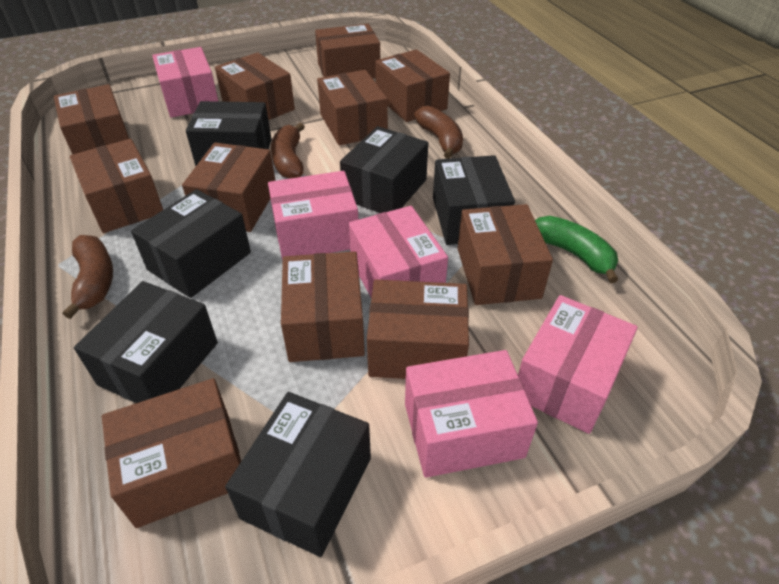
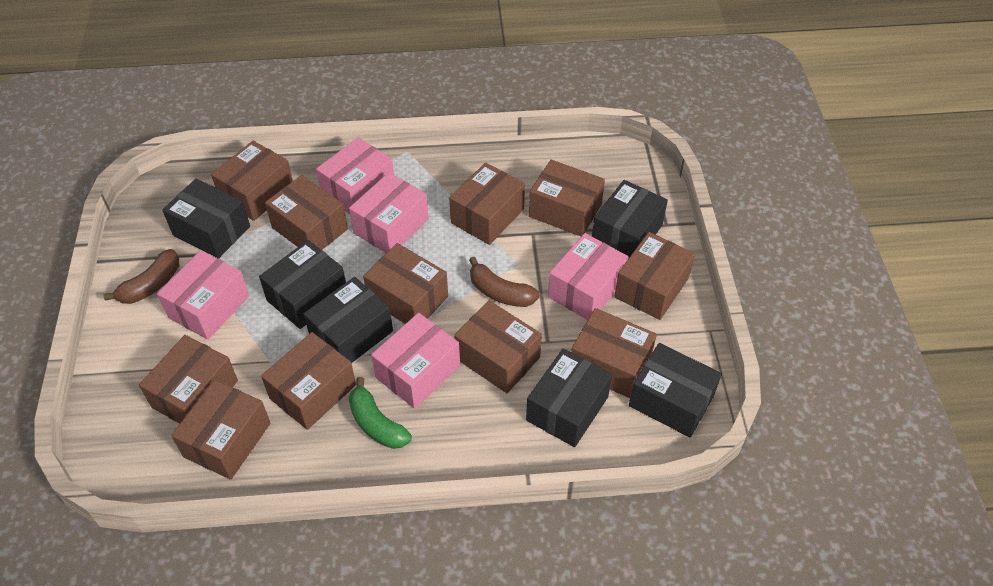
brown banana: 3 -> 2

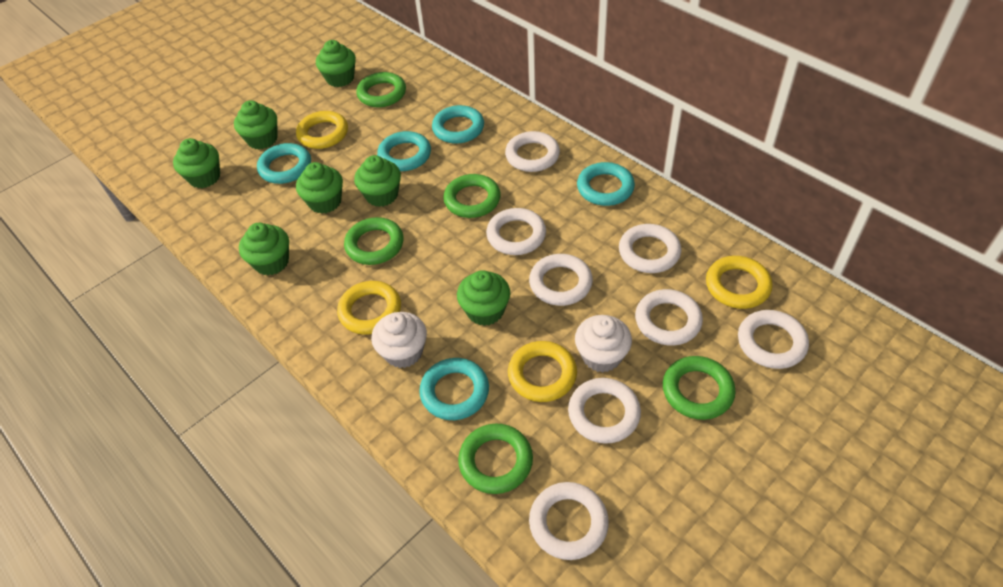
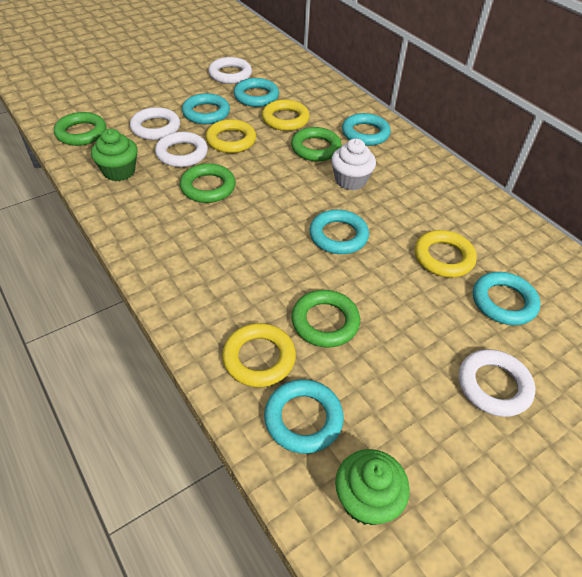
green cupcake: 7 -> 2
green ring: 5 -> 4
turquoise ring: 5 -> 6
white cupcake: 2 -> 1
white ring: 8 -> 4

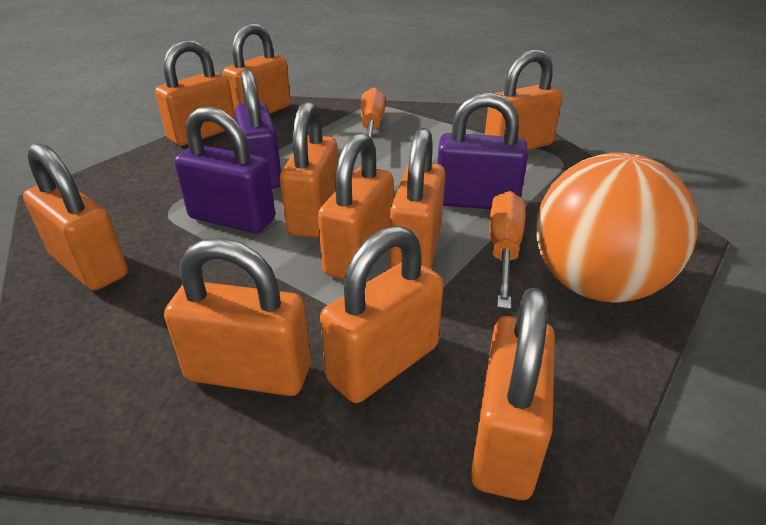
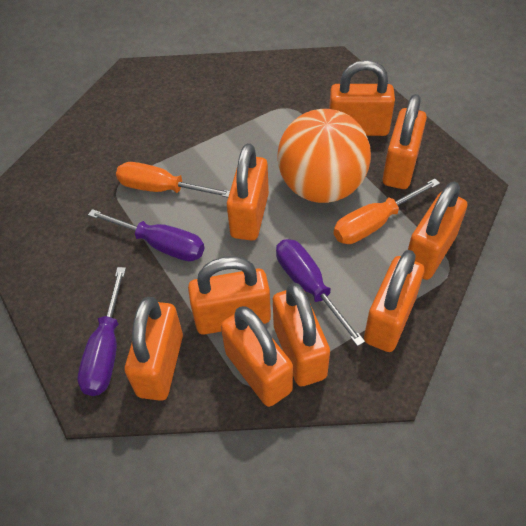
orange padlock: 10 -> 9
purple padlock: 3 -> 0
purple screwdriver: 0 -> 3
========================================================================
TASK:
Please copy, exactly and only, the lines of the listing that run from the one holding "turquoise ring: 5 -> 6" through its last line, and exclude pictures.

OUTPUT FOR THIS TASK:
turquoise ring: 5 -> 6
white cupcake: 2 -> 1
white ring: 8 -> 4

orange padlock: 10 -> 9
purple padlock: 3 -> 0
purple screwdriver: 0 -> 3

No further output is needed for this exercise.